- _Stored data_:
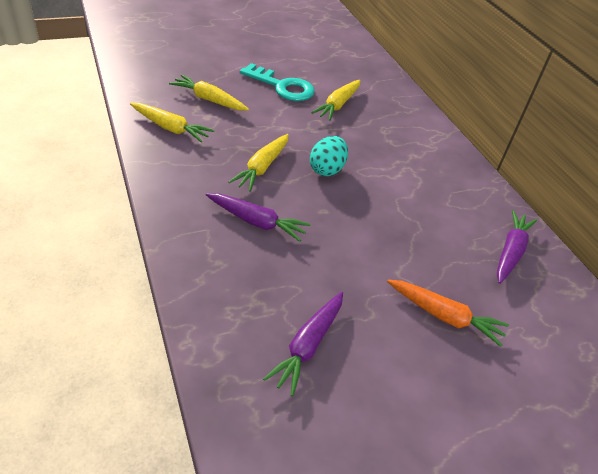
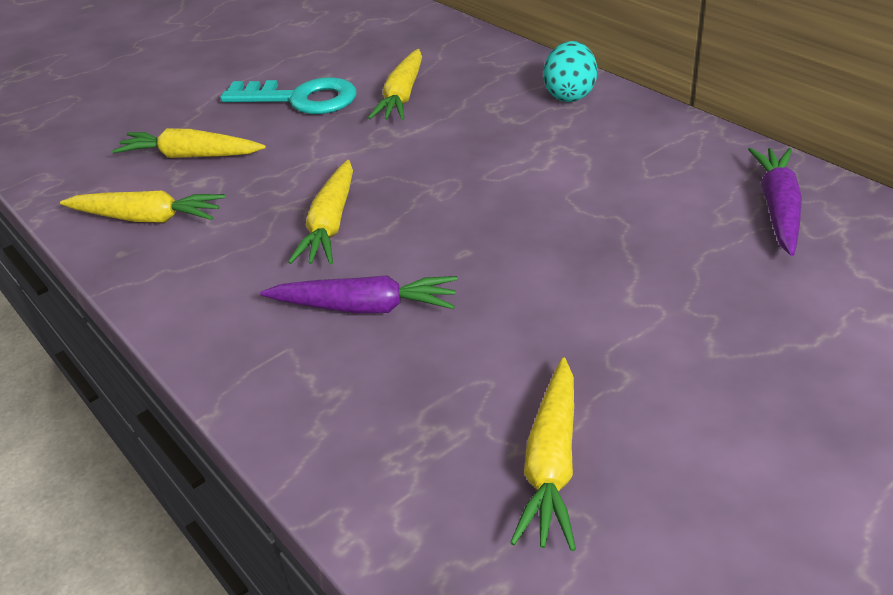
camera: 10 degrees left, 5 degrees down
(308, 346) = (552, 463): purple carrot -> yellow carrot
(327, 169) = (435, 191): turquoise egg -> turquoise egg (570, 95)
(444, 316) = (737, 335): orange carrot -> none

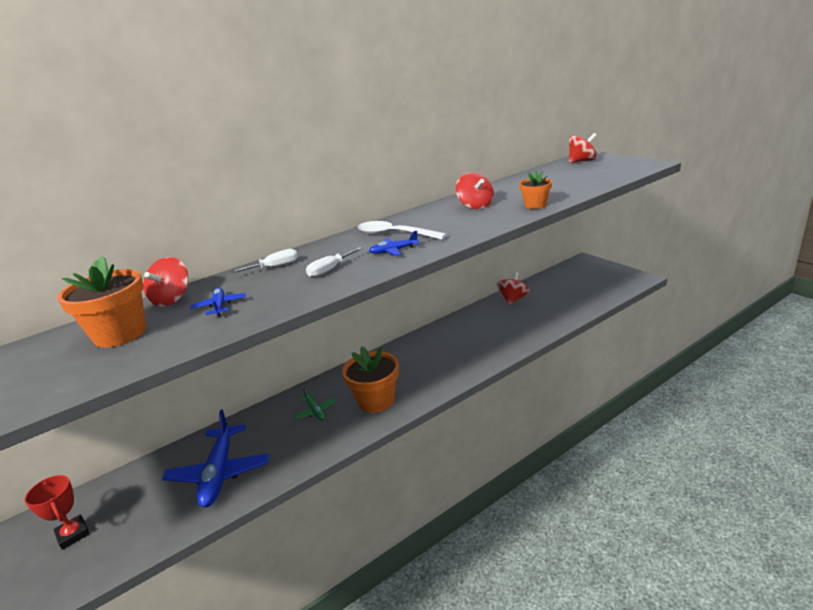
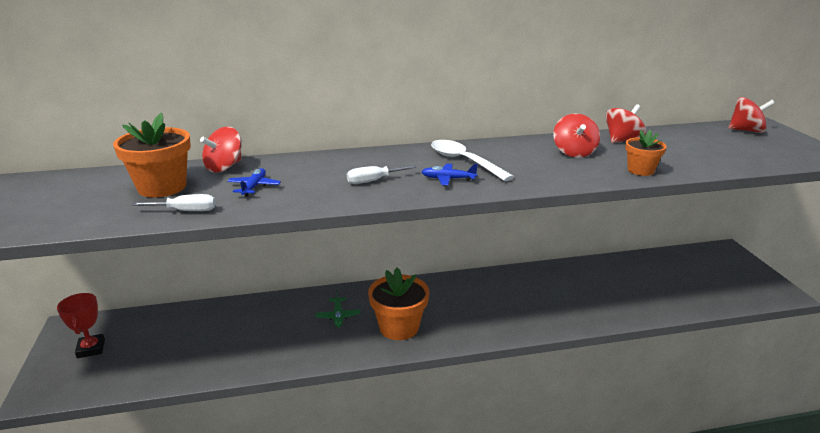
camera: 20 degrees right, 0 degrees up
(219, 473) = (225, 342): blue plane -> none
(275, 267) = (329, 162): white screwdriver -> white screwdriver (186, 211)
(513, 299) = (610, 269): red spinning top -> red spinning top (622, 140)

- _What to do_: Please print all of the records above exactly, omitting each picture.

- _Response_:
camera: 10 degrees left, 5 degrees down
(308, 346) = (552, 463): purple carrot -> yellow carrot
(327, 169) = (435, 191): turquoise egg -> turquoise egg (570, 95)
(444, 316) = (737, 335): orange carrot -> none

camera: 20 degrees right, 0 degrees up
(219, 473) = (225, 342): blue plane -> none
(275, 267) = (329, 162): white screwdriver -> white screwdriver (186, 211)
(513, 299) = (610, 269): red spinning top -> red spinning top (622, 140)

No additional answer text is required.